### Assignment
Please print the entries exactly, omitting each image.

### Data excerpts
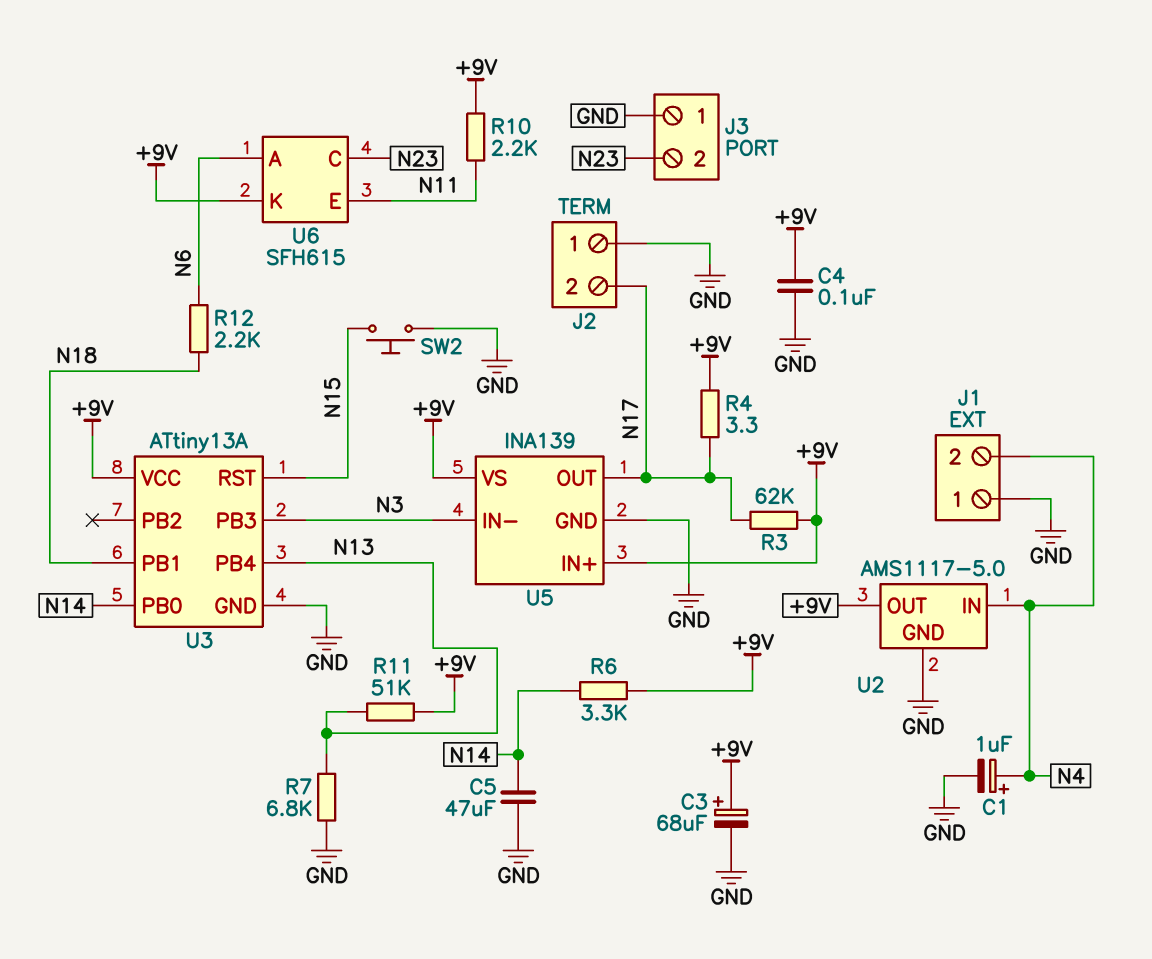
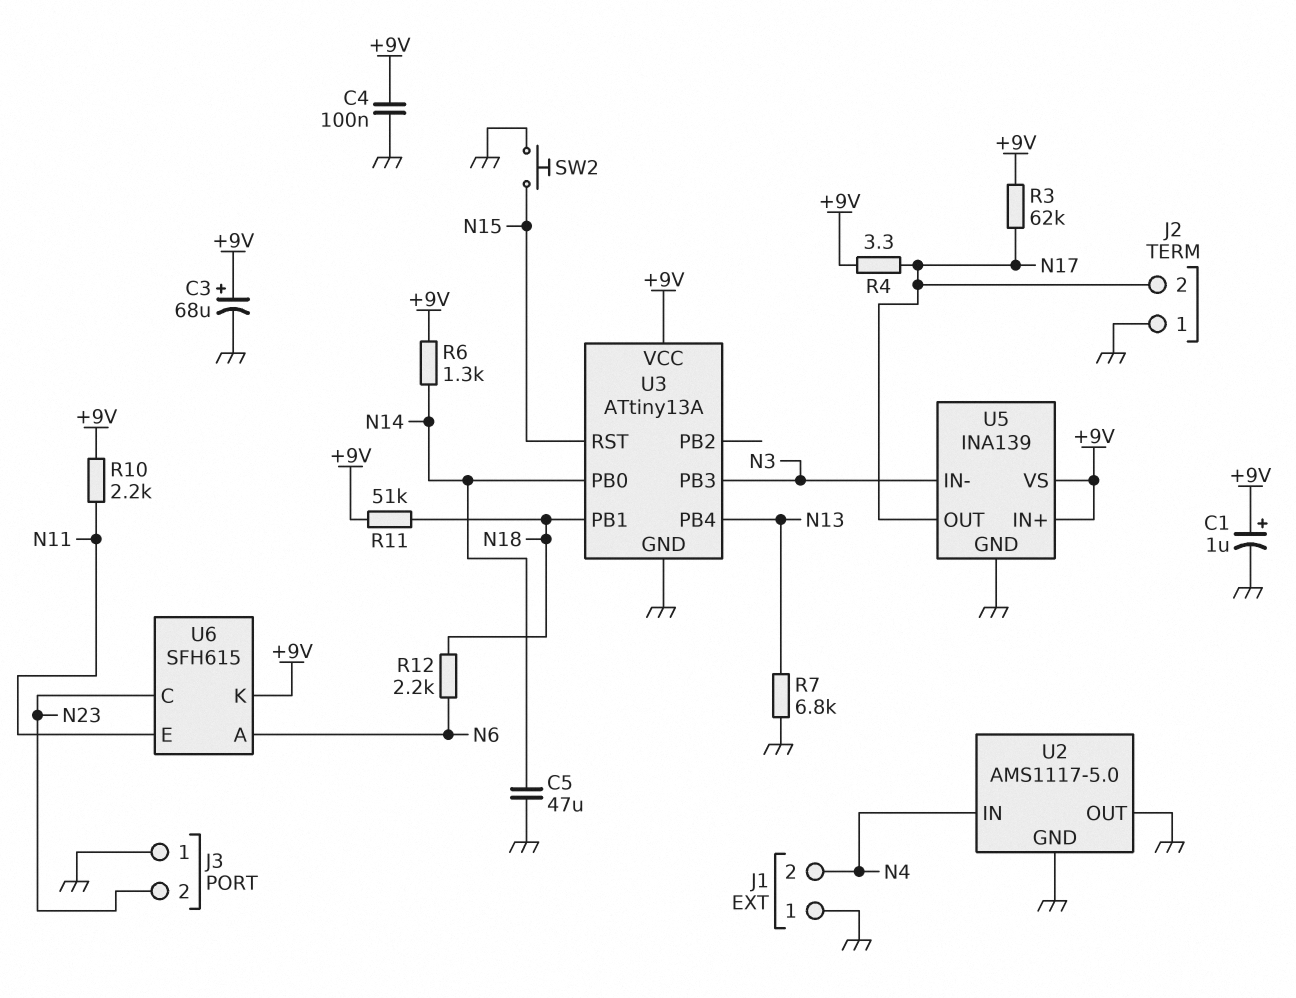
C1: 1uF (plus N4, minus GND) -> 1uF (plus +9V, minus GND)
R6: 3.3k (+9V, N14) -> 1.3k (+9V, N14)
R11: 51k (+9V, N13) -> 51k (+9V, N18)
U2 pin OUT: +9V -> GND

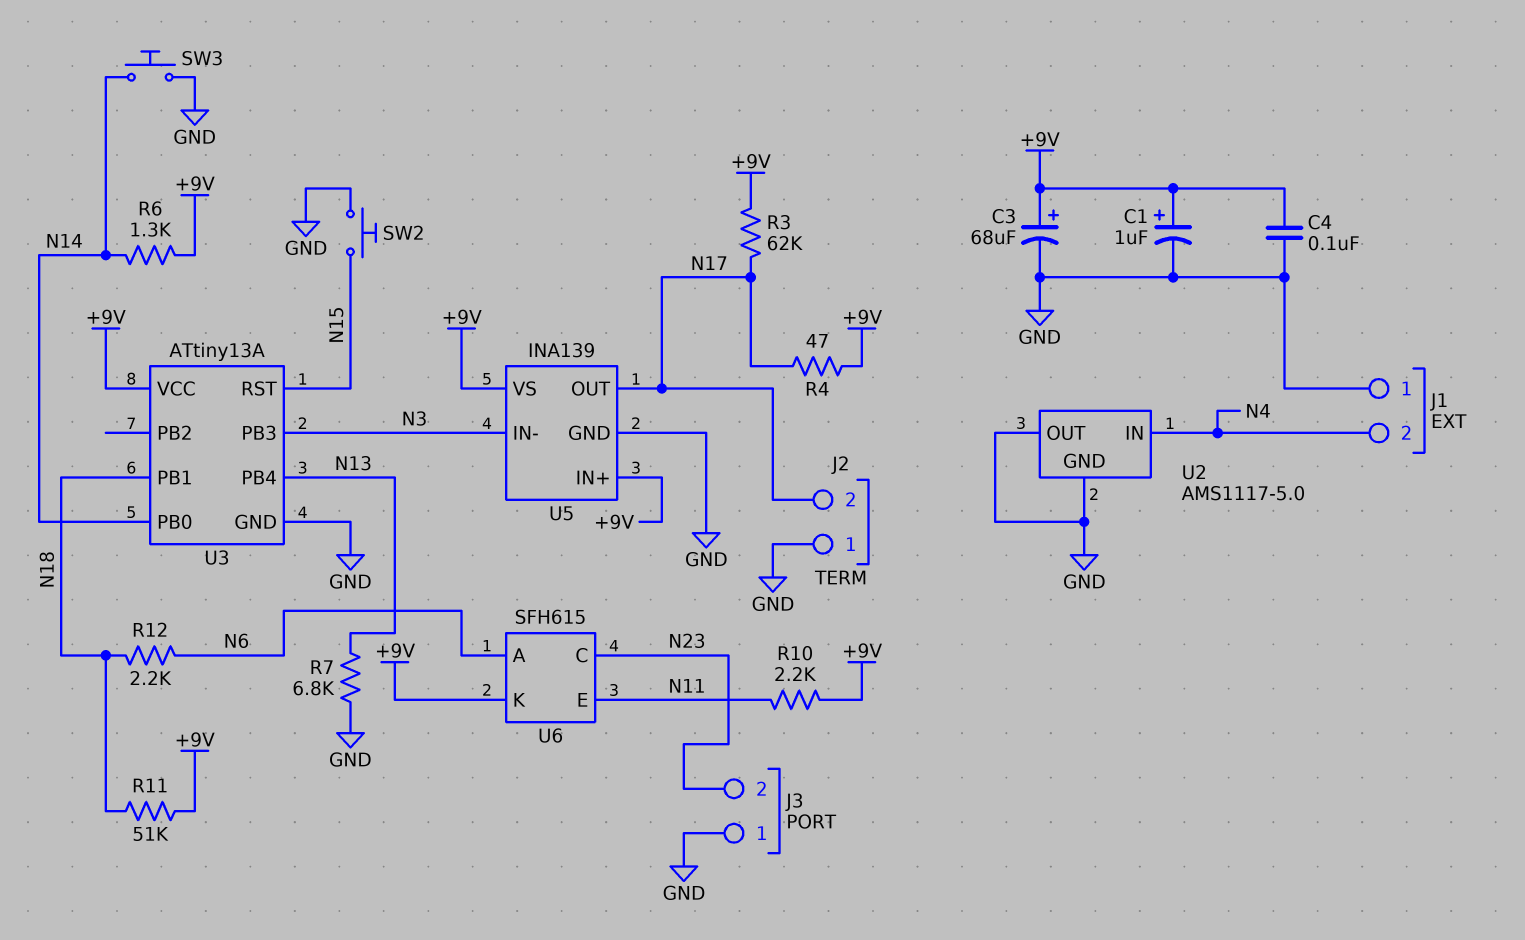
C5: 47uF (GND, N14) -> none
R4: 3.3 (+9V, N17) -> 47 (+9V, N17)
SW3: none -> button (GND, N14)

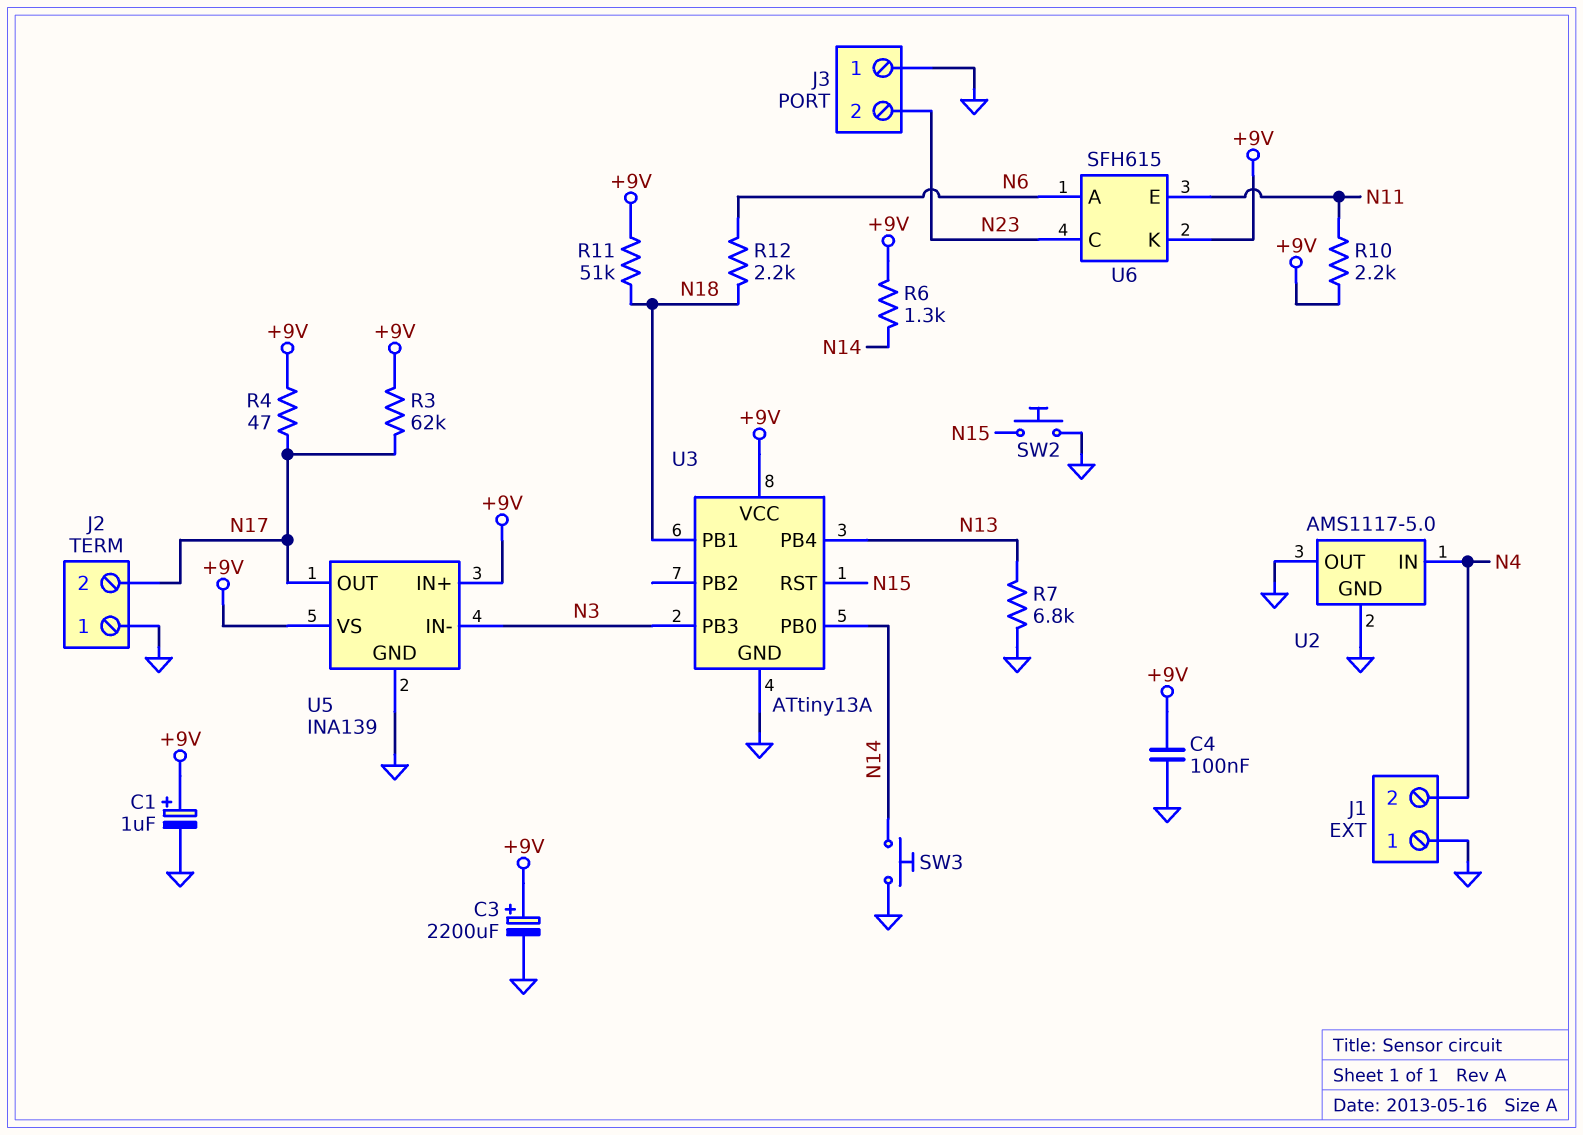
C3: 68uF (plus +9V, minus GND) -> 2200uF (plus +9V, minus GND)

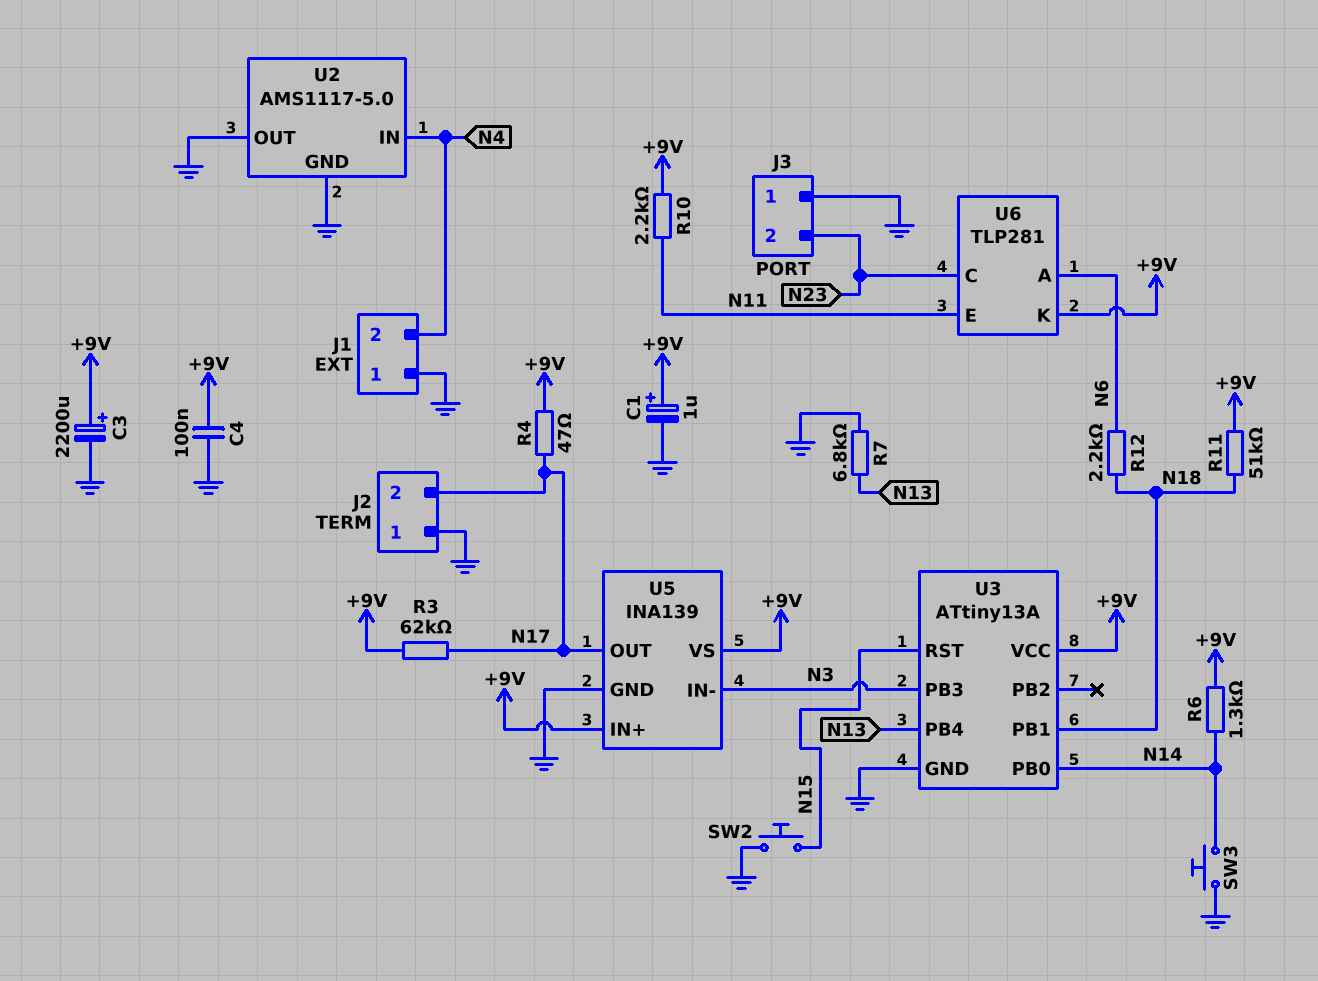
U6: SFH615 -> TLP281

### Written reply
C1: 1uF (plus N4, minus GND) -> 1uF (plus +9V, minus GND)
R6: 3.3k (+9V, N14) -> 1.3k (+9V, N14)
R11: 51k (+9V, N13) -> 51k (+9V, N18)
U2 pin OUT: +9V -> GND

C5: 47uF (GND, N14) -> none
R4: 3.3 (+9V, N17) -> 47 (+9V, N17)
SW3: none -> button (GND, N14)

C3: 68uF (plus +9V, minus GND) -> 2200uF (plus +9V, minus GND)

U6: SFH615 -> TLP281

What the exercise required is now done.